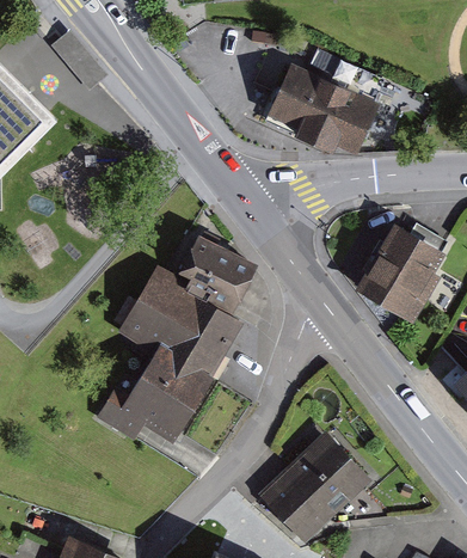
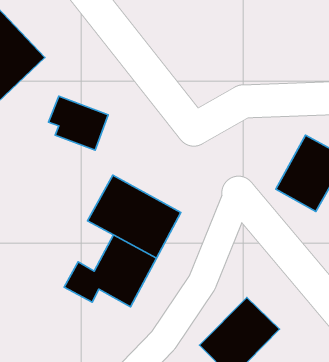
building: [262,62,375,154] -> none
building: [180,244,257,313] -> [49,96,108,150]

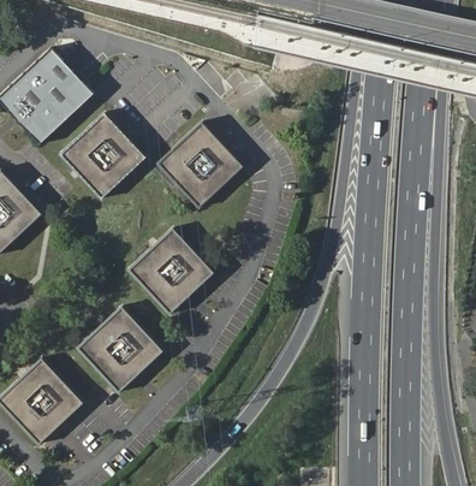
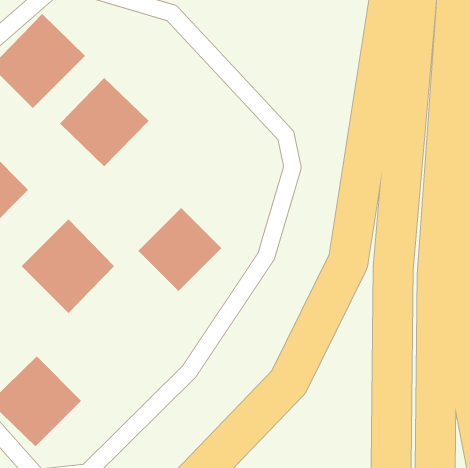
building: [163,123,242,201] -> none
building: [78,308,163,395] -> [21,218,115,314]

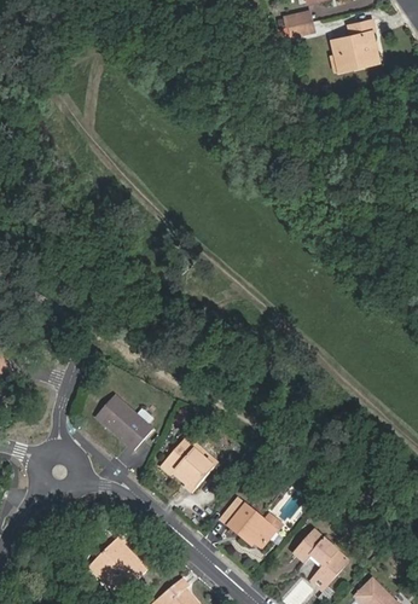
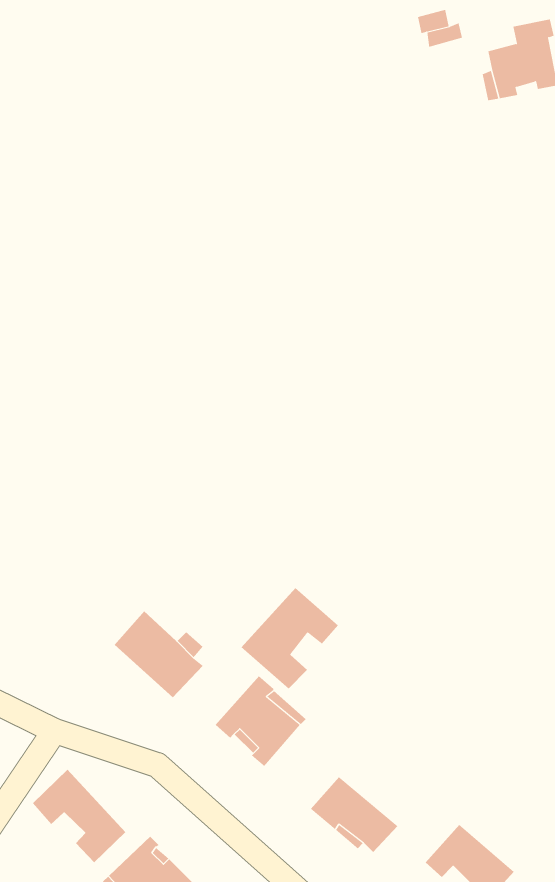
building: none -> [240,587,339,689]
building: none -> [32,769,126,863]

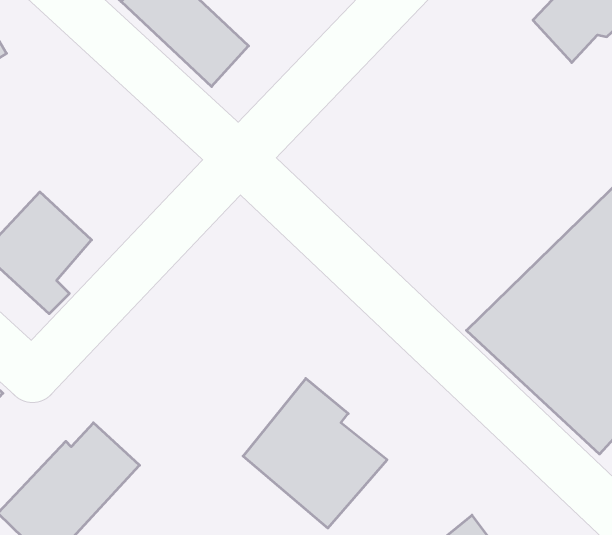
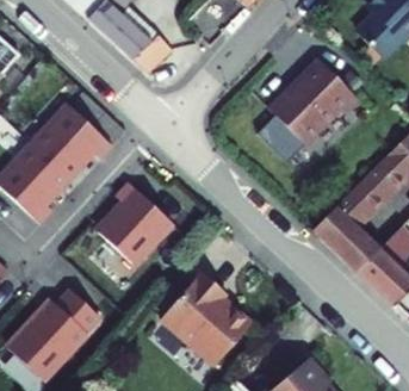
building: none -> [264,61,358,147]
building: none -> [35,104,113,174]
building: none -> [99,180,173,261]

### Task objective
The listing above must be given again exactly, minus its pictures.

### Output of the task
building: [262,62,375,154] -> none
building: [180,244,257,313] -> [49,96,108,150]

building: [163,123,242,201] -> none
building: [78,308,163,395] -> [21,218,115,314]

building: none -> [240,587,339,689]
building: none -> [32,769,126,863]

building: none -> [264,61,358,147]
building: none -> [35,104,113,174]
building: none -> [99,180,173,261]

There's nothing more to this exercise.